Task requirements -
Since the pictures are not wanted, reproduce only the rest of the records, exactly as given.

[Image segmentation polygon data]
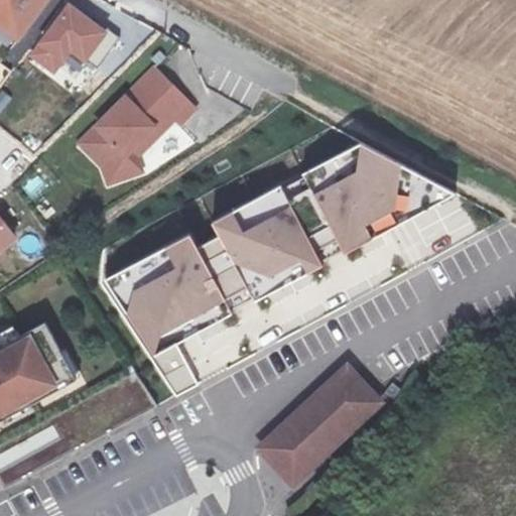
[(0,0),(0,5),(5,9),(11,0),(0,0)]
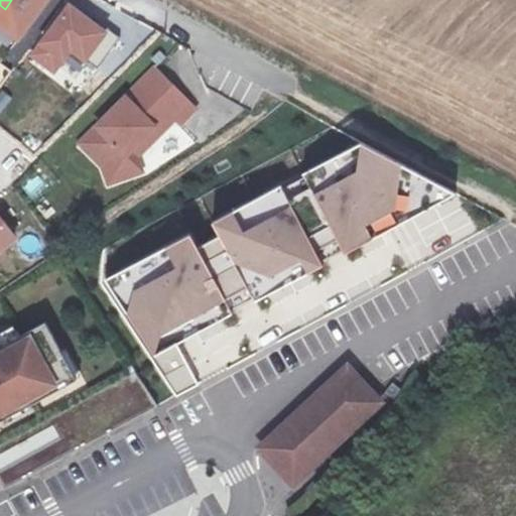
[(11,0),(5,9),(34,29),(54,0),(11,0)]
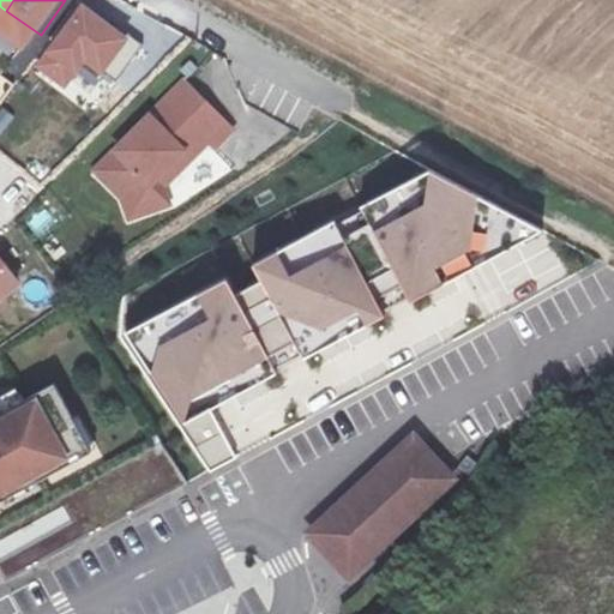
[(114,78),(139,43),(83,2),(37,65),(66,85),(85,59),(114,78)]
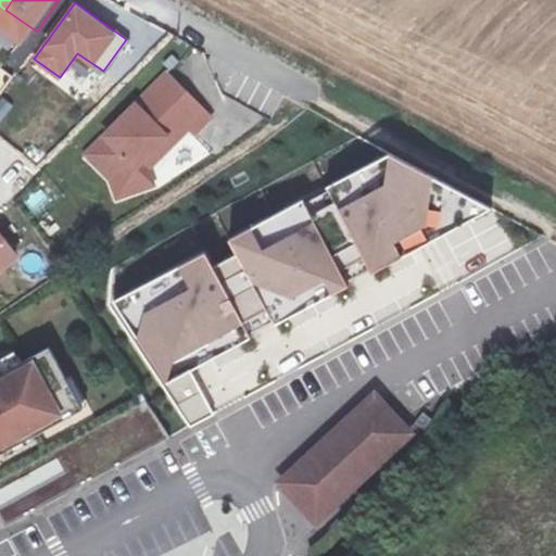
[(169,63),(90,146),(116,169),(122,188),(149,179),(139,159),(171,125),(163,118),(178,102),(192,116),(209,100),(169,63)]
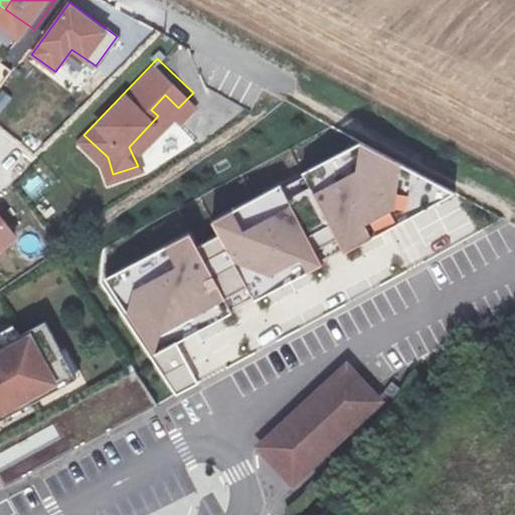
[(0,87),(11,77),(0,63),(0,87)]
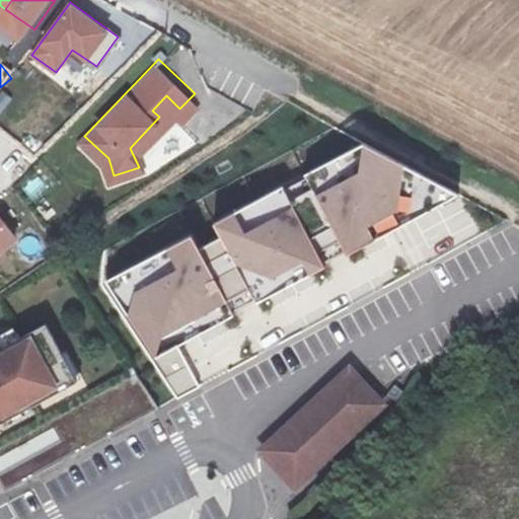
[(200,98),(195,93),(179,108),(186,114),(200,98)]
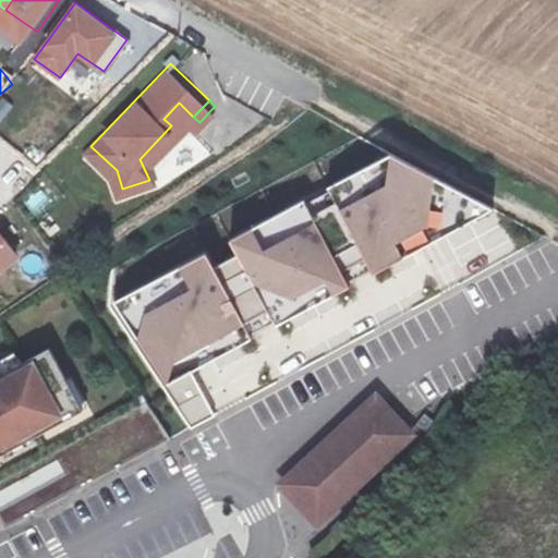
[(193,117),(179,102),(164,119),(171,125),(140,159),(149,180),(159,177),(152,161),(193,117)]
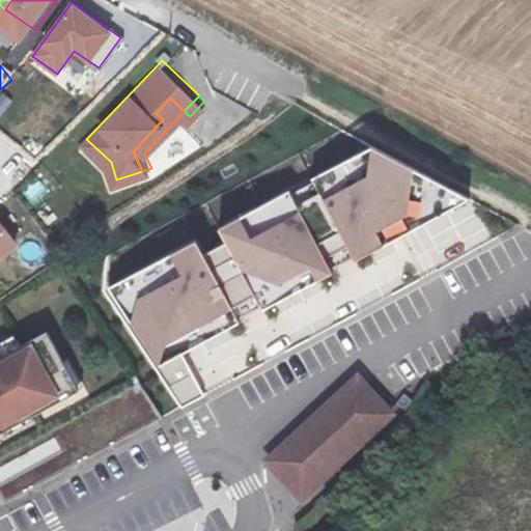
[(375,144),(312,180),(358,257),(467,198),(375,144)]
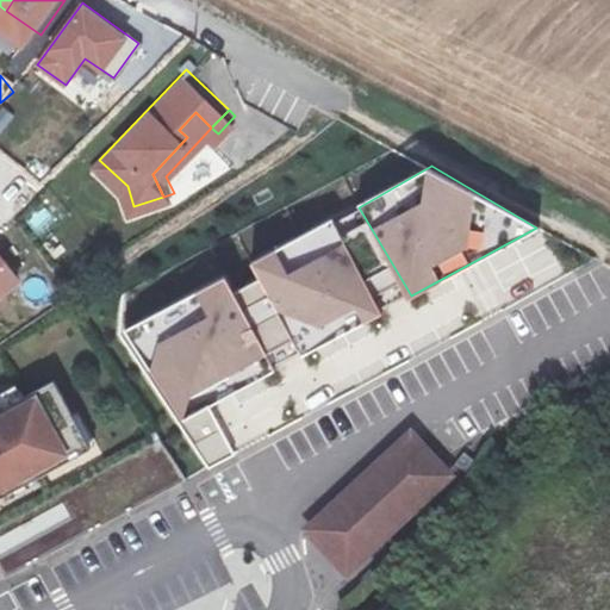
[(255,265),(302,353),(380,311),(334,223),(255,265)]
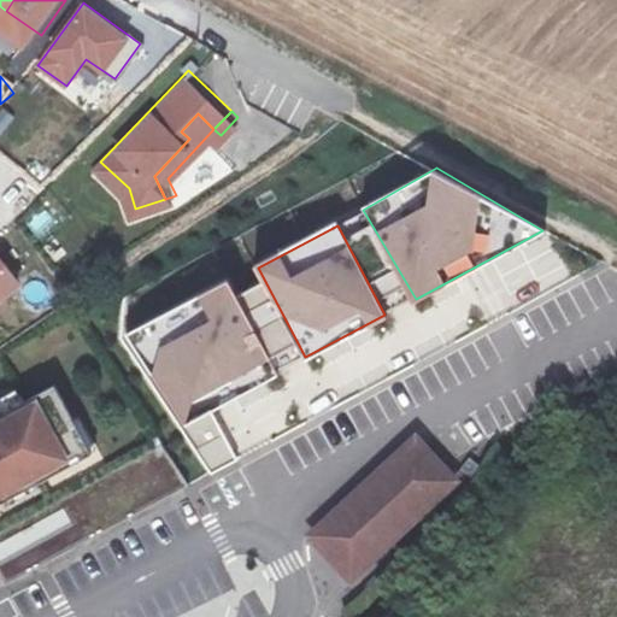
[(0,298),(18,286),(0,262),(0,298)]
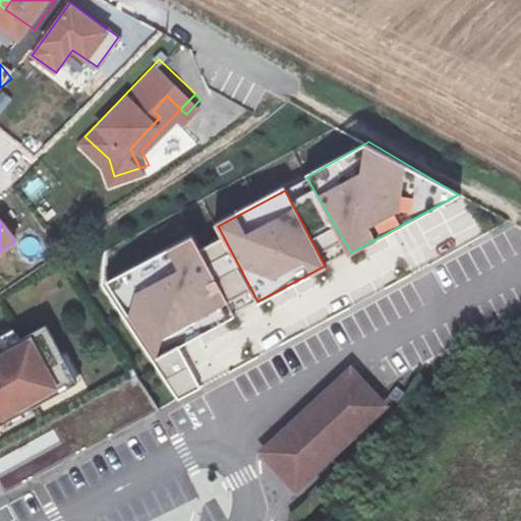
[(155,356),(231,316),(191,240),(115,280),(155,356)]
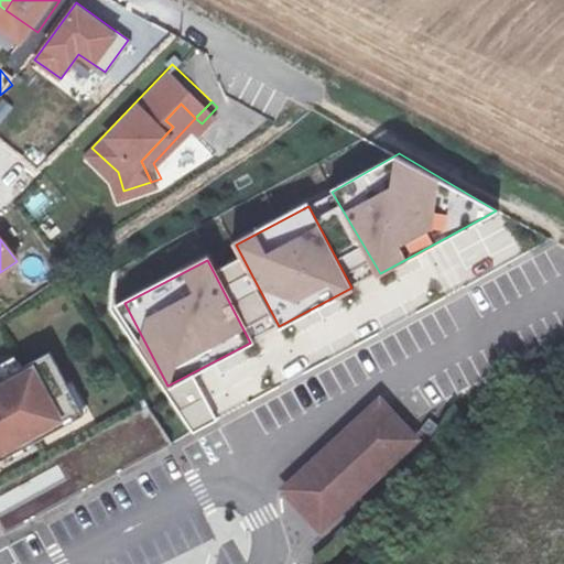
[(0,457),(83,412),(49,349),(0,375),(0,457)]
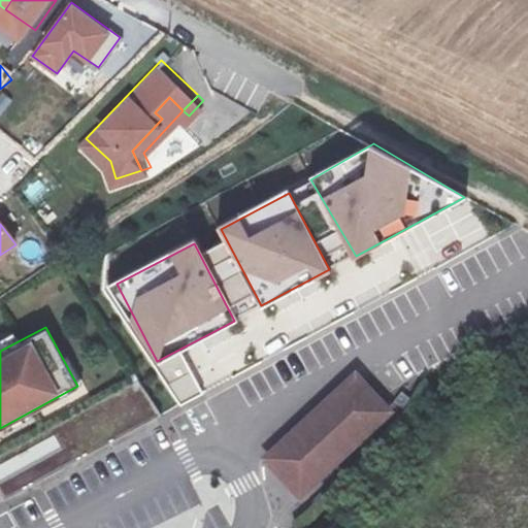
[(354,369),(259,458),(299,500),(394,410),(354,369)]
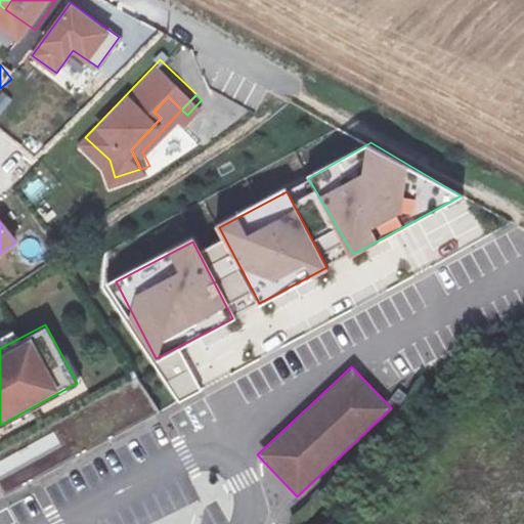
[(0,451),(0,482),(2,487),(157,418),(143,387),(0,451)]
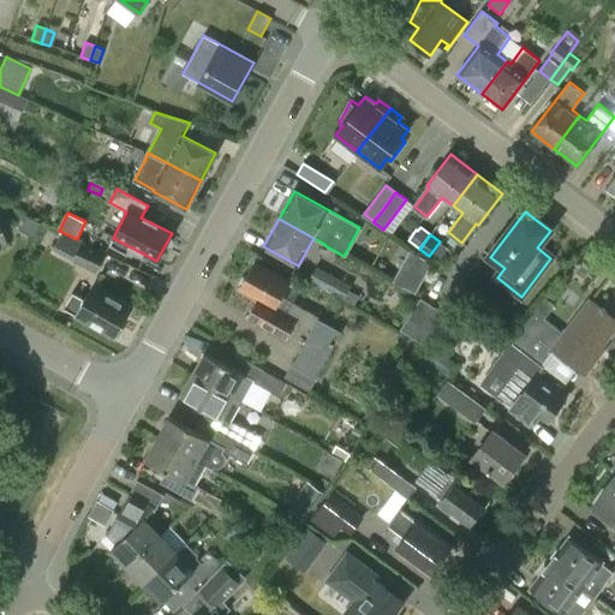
[(83,240),(73,260),(97,270),(106,251),(83,240)]
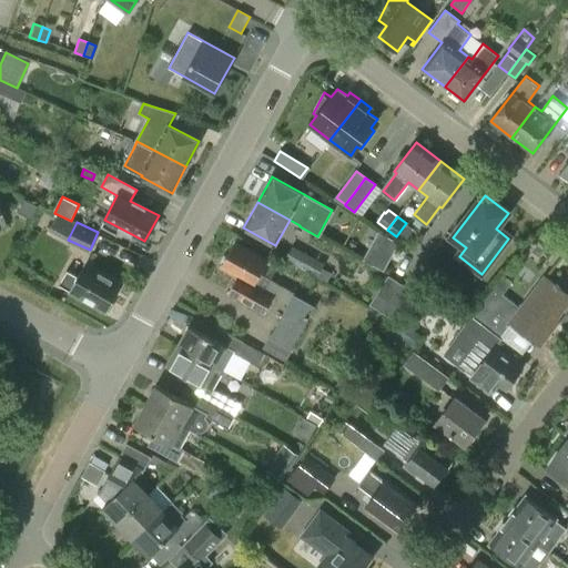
[(383,271),(399,243),(378,232),(363,260),(383,271)]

Problem solution -
[(0,0),(0,5),(5,9),(11,0),(0,0)]
[(11,0),(5,9),(34,29),(54,0),(11,0)]
[(114,78),(139,43),(83,2),(37,65),(66,85),(85,59),(114,78)]
[(169,63),(90,146),(116,169),(122,188),(149,179),(139,159),(171,125),(163,118),(178,102),(192,116),(209,100),(169,63)]
[(0,87),(11,77),(0,63),(0,87)]
[(200,98),(195,93),(179,108),(186,114),(200,98)]
[(193,117),(179,102),(164,119),(171,125),(140,159),(149,180),(159,177),(152,161),(193,117)]
[(375,144),(312,180),(358,257),(467,198),(375,144)]
[(255,265),(302,353),(380,311),(334,223),(255,265)]
[(0,298),(18,286),(0,262),(0,298)]
[(155,356),(231,316),(191,240),(115,280),(155,356)]
[(0,457),(83,412),(49,349),(0,375),(0,457)]
[(354,369),(259,458),(299,500),(394,410),(354,369)]
[(0,451),(0,482),(2,487),(157,418),(143,387),(0,451)]
[(83,240),(73,260),(97,270),(106,251),(83,240)]
[(383,271),(399,243),(378,232),(363,260),(383,271)]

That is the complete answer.